Where the word "minus" shows up in a line below, that line is counted. State how many lines are counted, without any other words.

[Edit tracking data]
::::::::

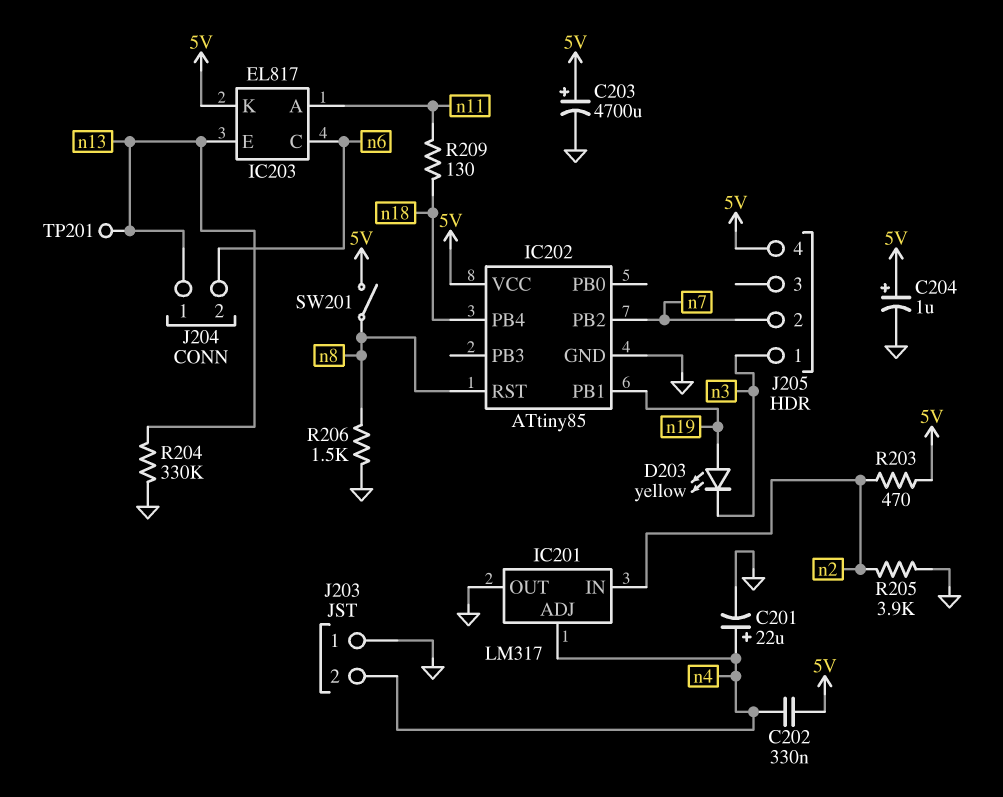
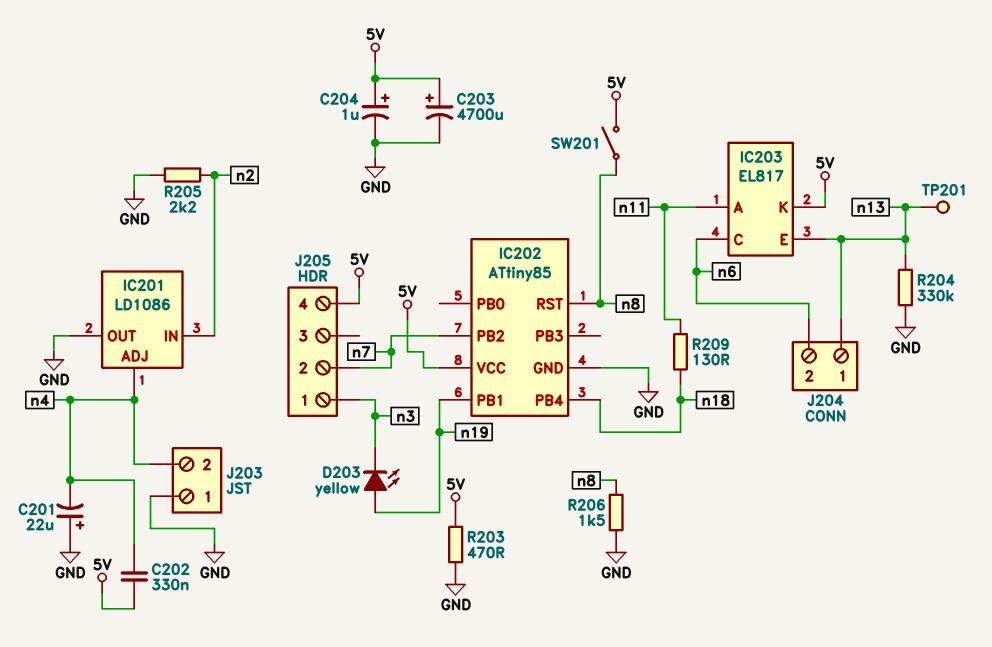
C201: 22uF (plus n4, minus GND) -> 22uF (plus GND, minus n4)
IC201: LM317 -> LD1086
R203: 470 (5V, n2) -> 470 (5V, GND)
R205: 3.9k (GND, n2) -> 2.2k (GND, n2)

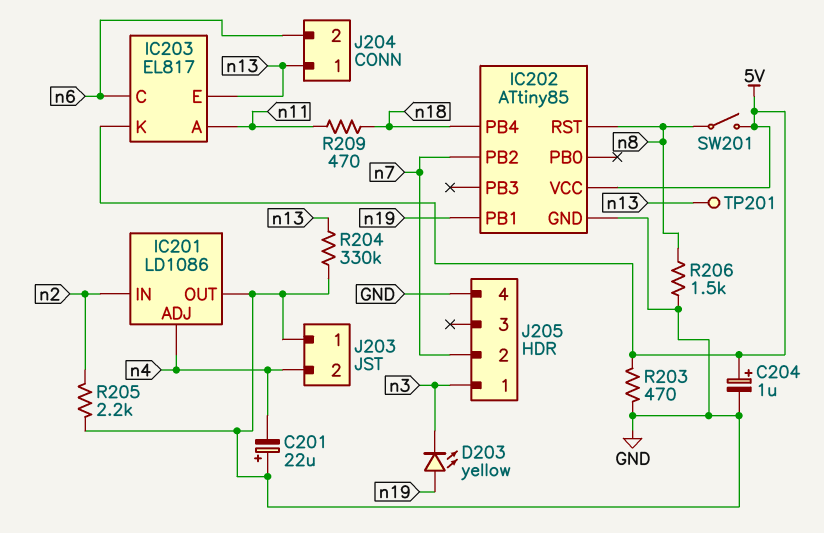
C202: 330nF (5V, n4) -> none
C203: 4700uF (plus 5V, minus GND) -> none
J205 pin 4: 5V -> GND
R209: 130 (n11, n18) -> 470 (n11, n18)

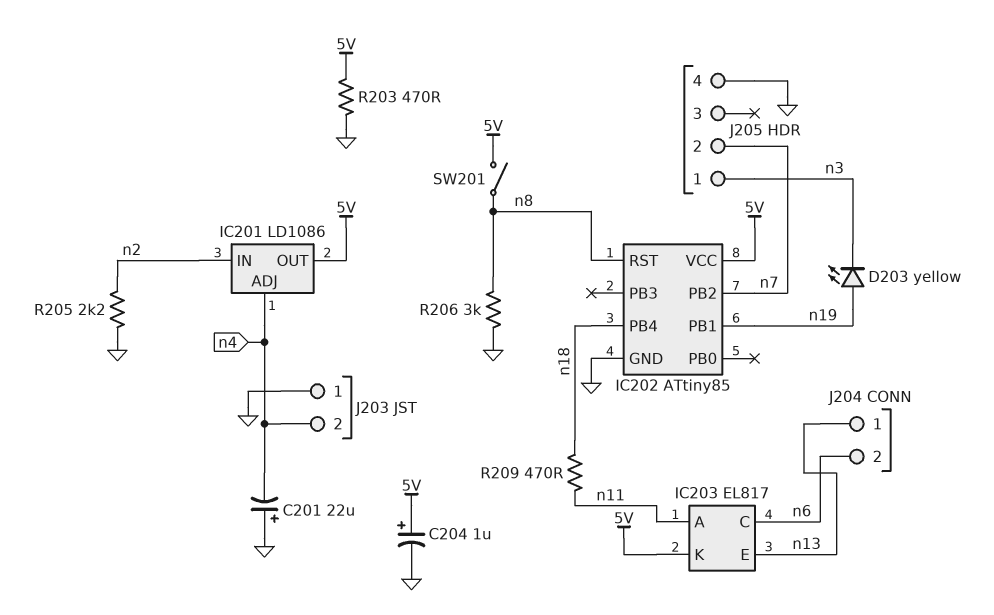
IC201 pin OUT: GND -> 5V
R204: 330k (GND, n13) -> none
R206: 1.5k (GND, n8) -> 3k (GND, n8)
TP201: test point (n13) -> none

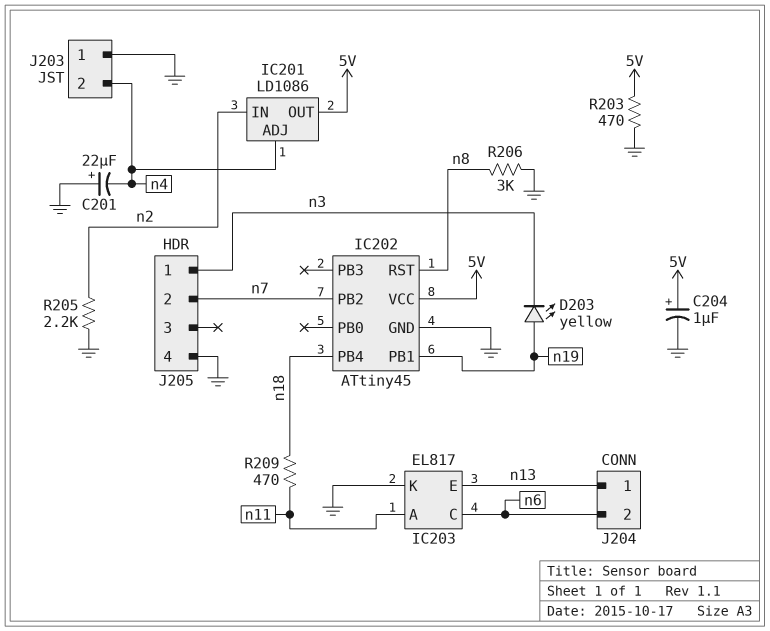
IC202: ATtiny85 -> ATtiny45
IC203 pin K: 5V -> GND
SW201: switch (5V, n8) -> none

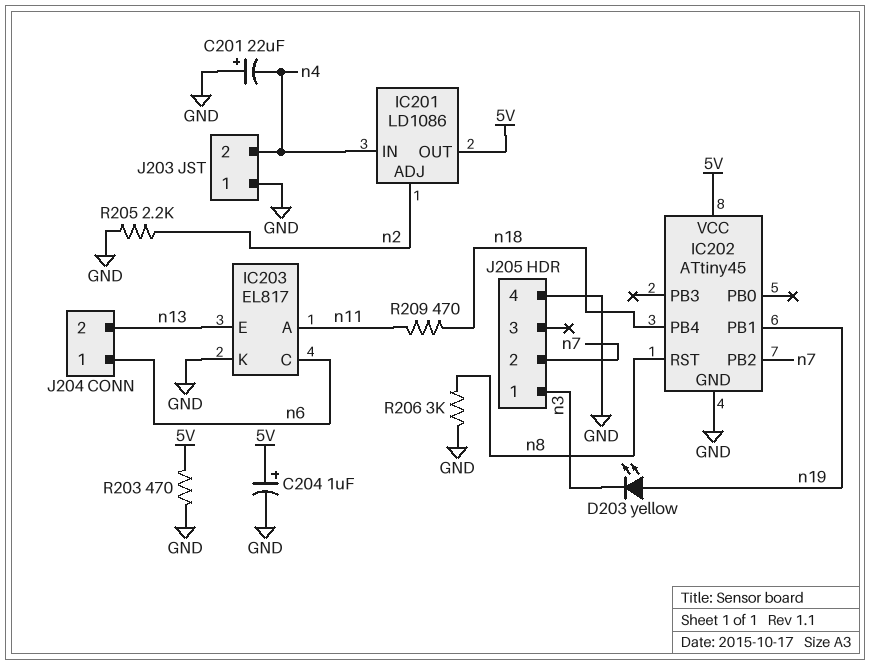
IC201 pin ADJ: n4 -> n2
IC201 pin IN: n2 -> n4
J204 pin 1: n13 -> n6
J204 pin 2: n6 -> n13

::::::::

## Response for this exercise
2